==== Exercise data

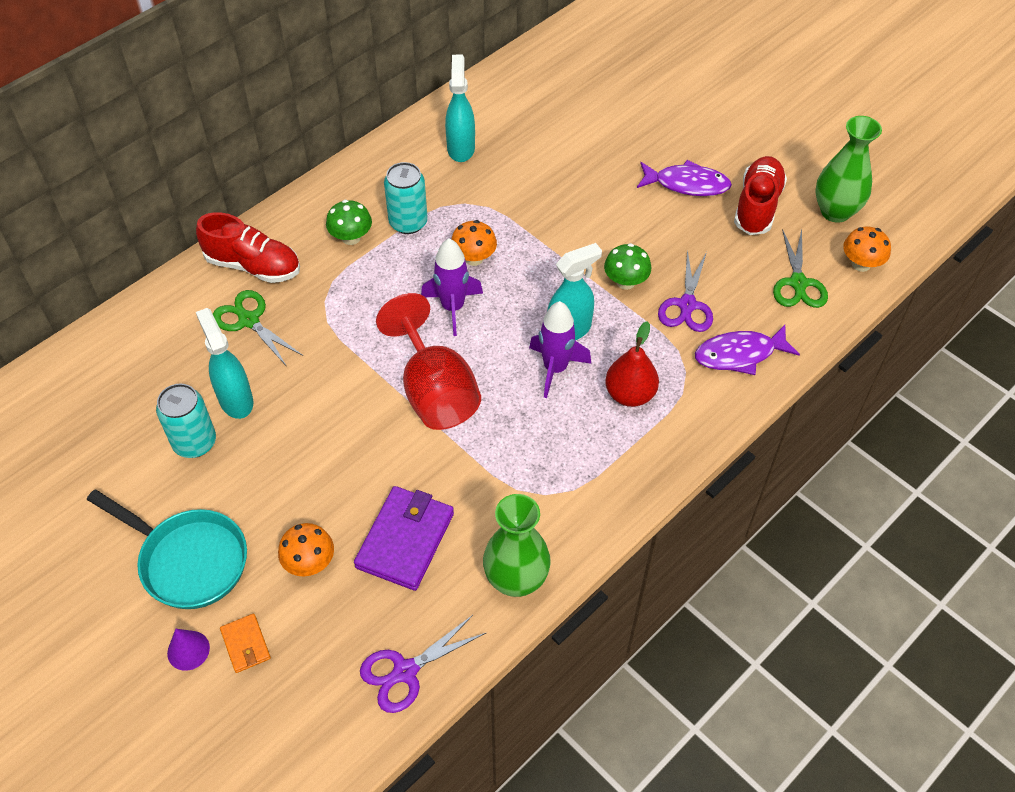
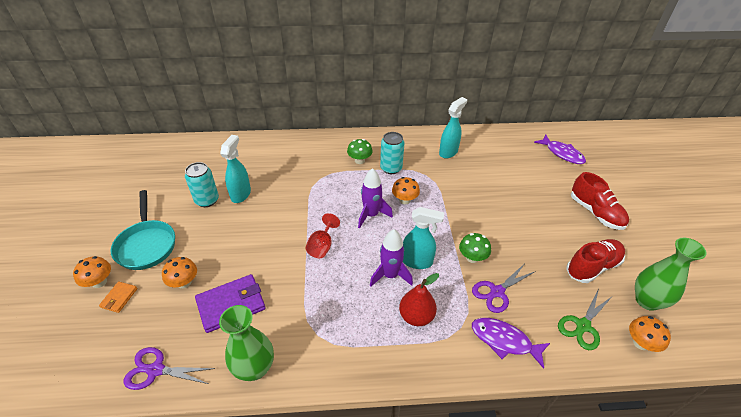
camera: 40 degrees right, 10 degrees down
(188, 650) = (99, 282): purple cone -> orange mushroom
(249, 320) = (282, 168): green scissors -> none
(253, 266) = (309, 149): red shoe -> red shoe (595, 212)
(435, 391) = (322, 246): red goblet -> red goblet, size x0.55
(687, 184) = (556, 231): purple fish -> purple fish (562, 154)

========

#### Exercise description
The lines to return are those holding the string "purple" anywhere in the listing above.

#### Solution to this task
(188, 650) = (99, 282): purple cone -> orange mushroom
(687, 184) = (556, 231): purple fish -> purple fish (562, 154)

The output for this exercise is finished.